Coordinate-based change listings
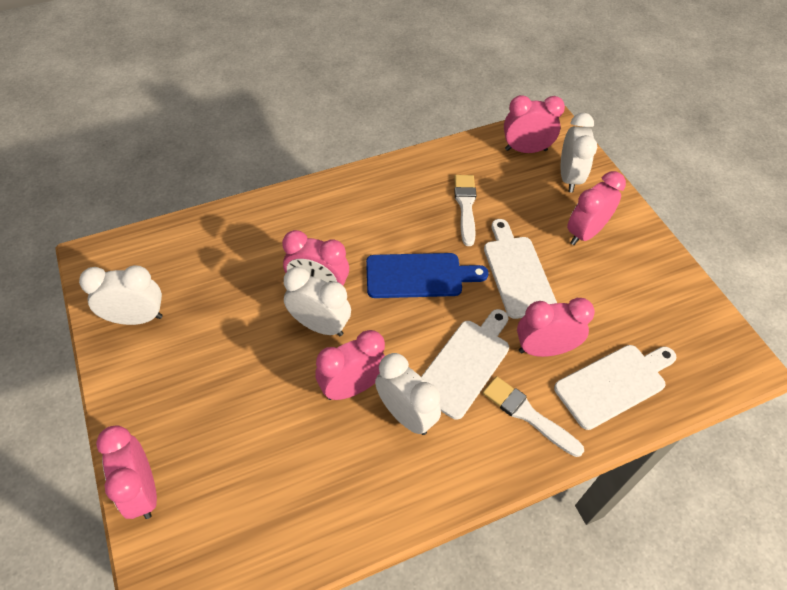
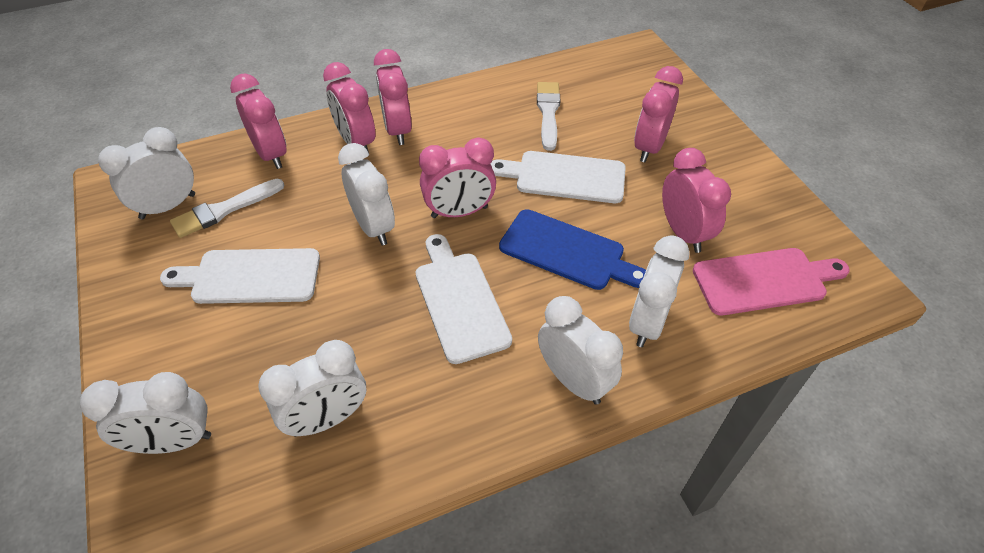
pink cutting board: 0 -> 1
white clock: 4 -> 6

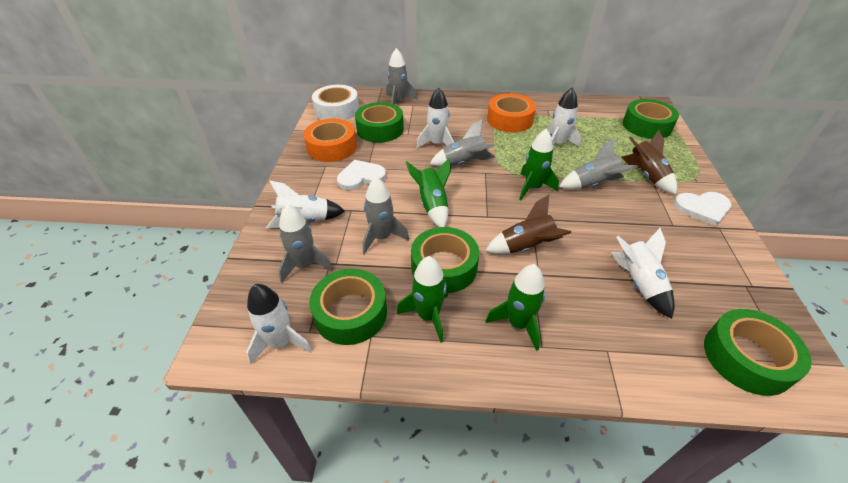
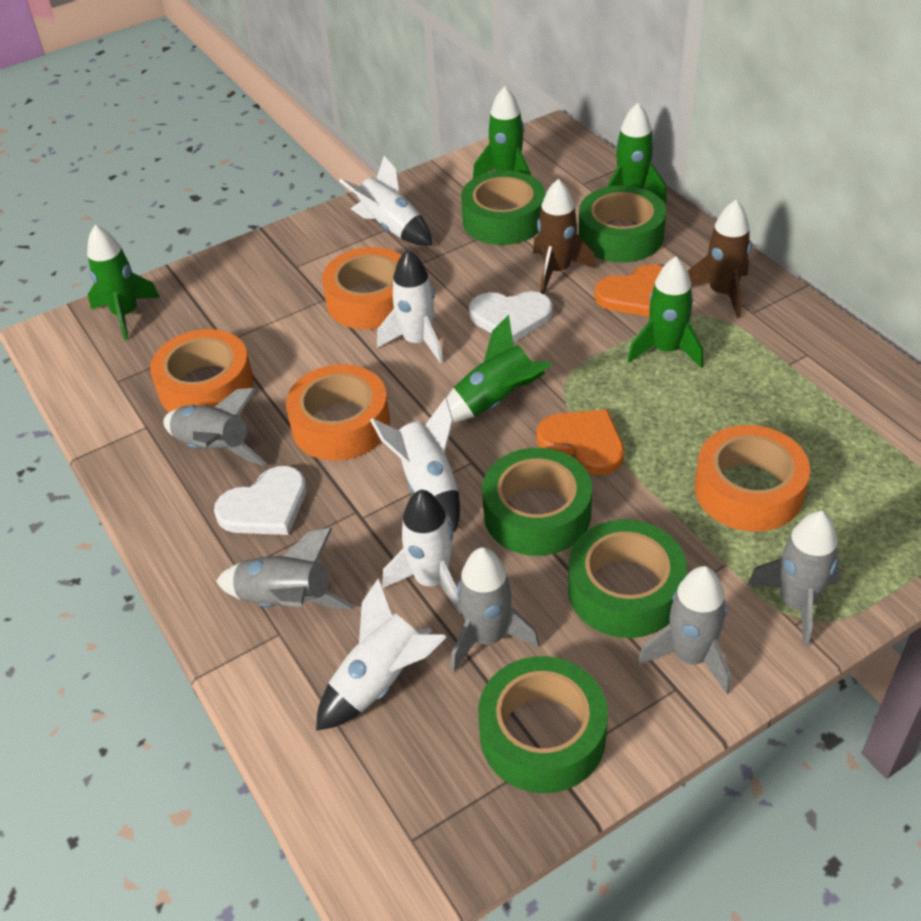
green rocket: 4 -> 5
orange heart: 0 -> 2
orange tape: 2 -> 4
white tape: 1 -> 0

Activity: Go through the entries above and print each one exactly, minus the pictures.

Solution:
pink cutting board: 0 -> 1
white clock: 4 -> 6

green rocket: 4 -> 5
orange heart: 0 -> 2
orange tape: 2 -> 4
white tape: 1 -> 0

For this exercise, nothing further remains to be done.